== INPUT ROWS ==

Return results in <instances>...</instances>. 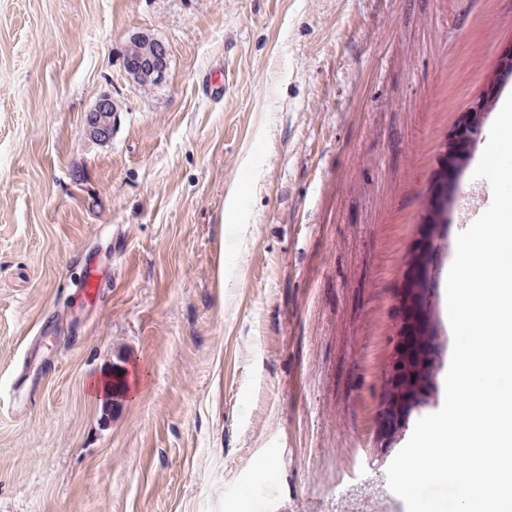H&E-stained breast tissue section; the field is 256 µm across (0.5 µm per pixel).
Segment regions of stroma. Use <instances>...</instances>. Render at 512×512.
<instances>
[{"label": "stroma", "instance_id": "stroma-1", "mask_svg": "<svg viewBox=\"0 0 512 512\" xmlns=\"http://www.w3.org/2000/svg\"><path fill=\"white\" fill-rule=\"evenodd\" d=\"M139 37L157 84L124 71ZM510 50L512 0H0V512H272L297 486L336 512L382 483L403 256ZM46 318L59 364L19 407ZM81 262H83L84 266L88 268L89 262H86L85 259H82ZM100 268V258L98 257L95 268H88V270L85 272L84 278L72 284V288H70L72 295H77V298H79L81 301L88 303L89 298L94 297L96 293L98 294L104 284L103 280H98L95 278V276L99 273ZM51 325L42 320L34 329L33 336L27 340L22 361L16 367L12 375V392L27 390L35 378L54 365L51 354L43 352L47 342L53 336Z\"/></svg>", "mask_w": 512, "mask_h": 512}]
</instances>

===

**WHAT THE TASK REQUIRES**
Copy each line exactly, from the line containing "Segment regions of" down to the last line of the material, and no other lines.

**ANSWER TO THIS PROBLEM**
Segment regions of stroma. Use <instances>...</instances>. Render at 512×512.
<instances>
[{"label": "stroma", "instance_id": "stroma-1", "mask_svg": "<svg viewBox=\"0 0 512 512\" xmlns=\"http://www.w3.org/2000/svg\"><path fill=\"white\" fill-rule=\"evenodd\" d=\"M139 37L157 84L124 71ZM510 50L512 0H0V512H272L297 486L336 512L382 483L403 256ZM46 318L59 364L19 407ZM81 262H83L84 266L88 268L89 262H86L85 259H82ZM100 268V258L98 257L95 268H88V270L85 272L84 278L72 284V288H70L72 295H77V298H79L81 301L88 303L89 298L94 297L96 293L98 294L104 284L103 280H98L95 278V276L99 273ZM51 325L42 320L34 329L33 336L27 340L22 361L16 367L12 375V392L27 390L35 378L54 365L51 354L43 352L47 342L53 336Z\"/></svg>", "mask_w": 512, "mask_h": 512}]
</instances>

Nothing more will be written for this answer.